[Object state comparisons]
────────────────────

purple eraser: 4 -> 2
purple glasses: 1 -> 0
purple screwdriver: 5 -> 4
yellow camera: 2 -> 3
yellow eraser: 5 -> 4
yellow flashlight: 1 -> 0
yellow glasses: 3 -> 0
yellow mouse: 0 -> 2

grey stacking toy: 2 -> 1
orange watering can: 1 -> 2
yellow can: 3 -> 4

────────────────────

WHAT NEEDS TO BE DONE:
What is the number of lines in the records holding "purple"? Give the number alone.

RESPONSE AREA:
3